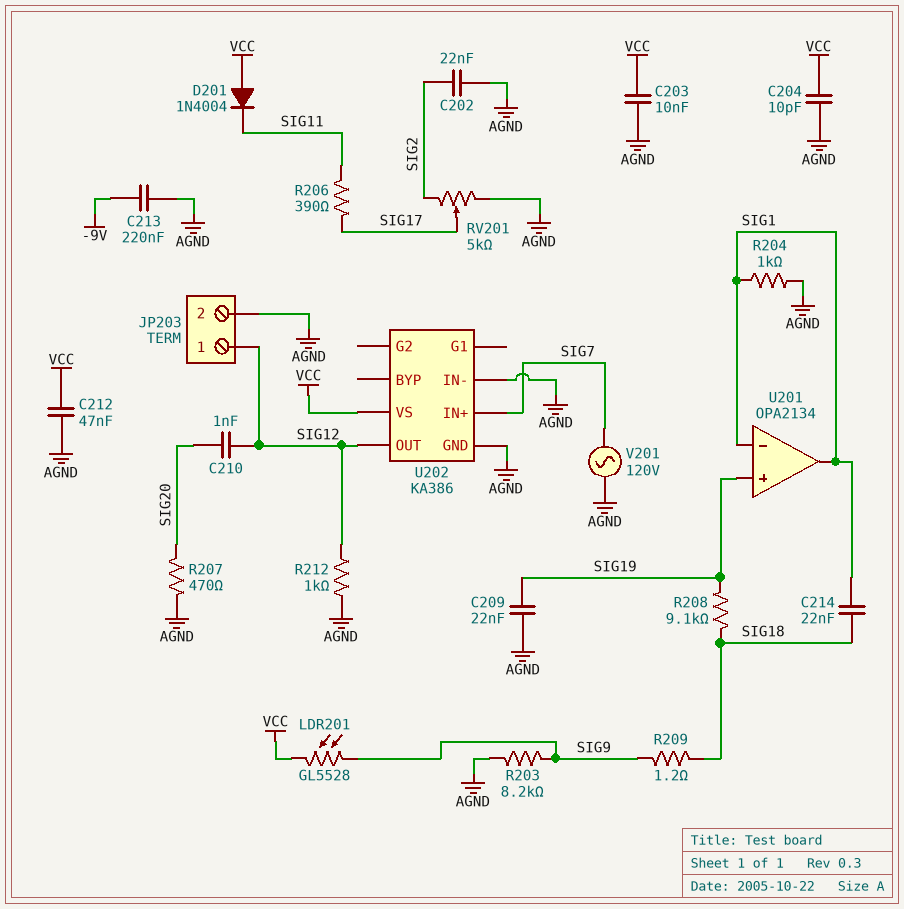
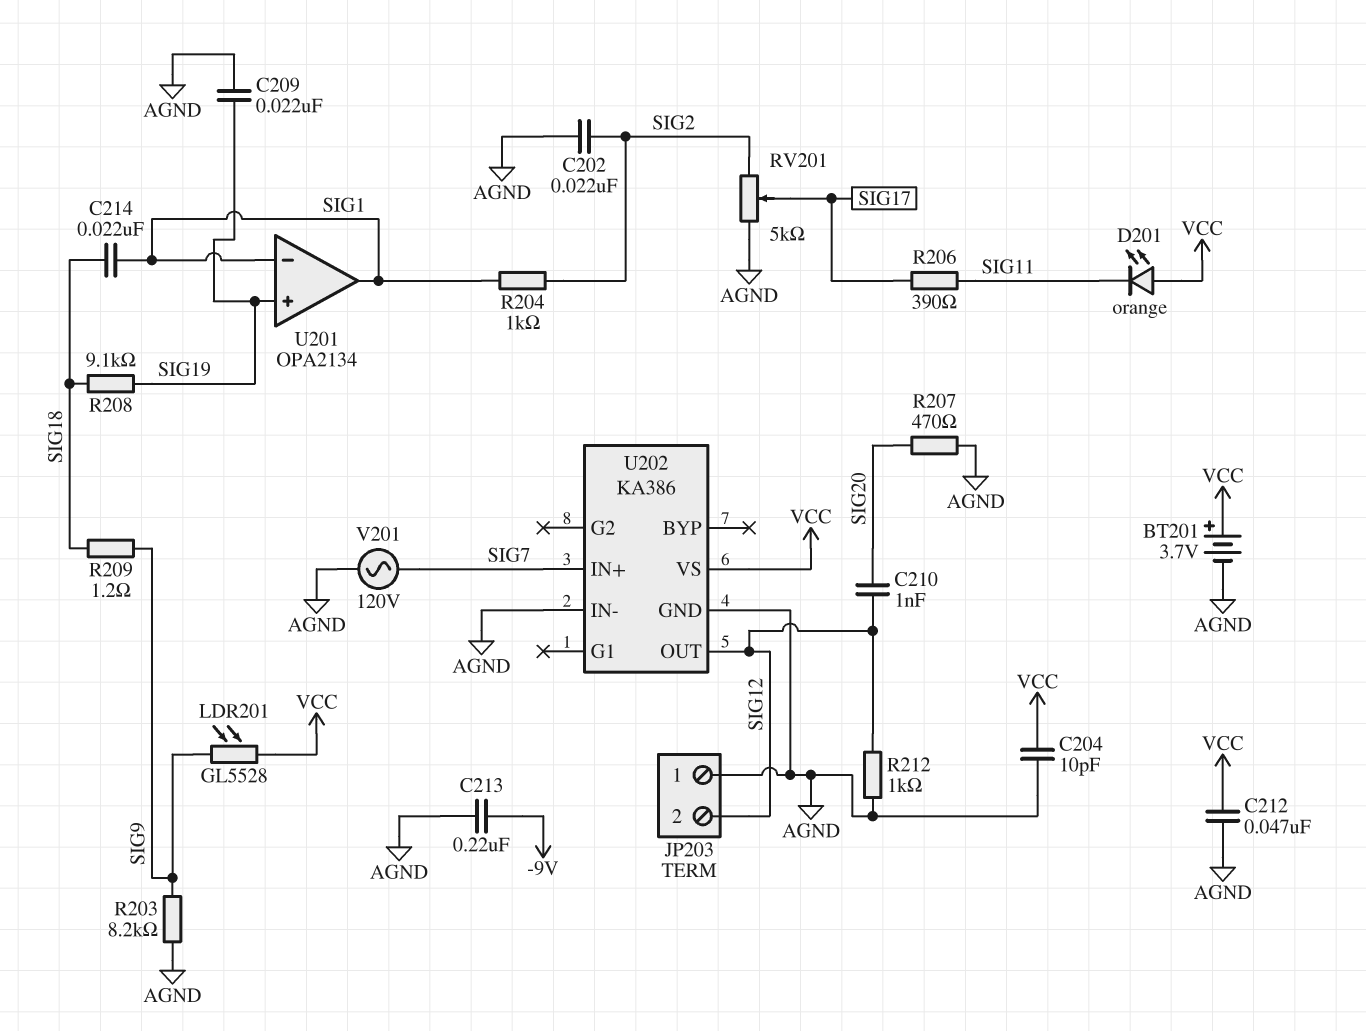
BT201: none -> 3.7V (plus VCC, minus AGND)
C203: 10nF (AGND, VCC) -> none
D201: diode 1N4004 (A VCC, K SIG11) -> LED orange (A VCC, K SIG11)
JP203 pin 1: SIG12 -> AGND
JP203 pin 2: AGND -> SIG12
R204: 1k (AGND, SIG1) -> 1k (SIG1, SIG2)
####
Your assignment
Extract every line from the one containing "D201: diode 1N4004" through the last line of the data, inclusive, exactly as written.

Answer for this exercise
D201: diode 1N4004 (A VCC, K SIG11) -> LED orange (A VCC, K SIG11)
JP203 pin 1: SIG12 -> AGND
JP203 pin 2: AGND -> SIG12
R204: 1k (AGND, SIG1) -> 1k (SIG1, SIG2)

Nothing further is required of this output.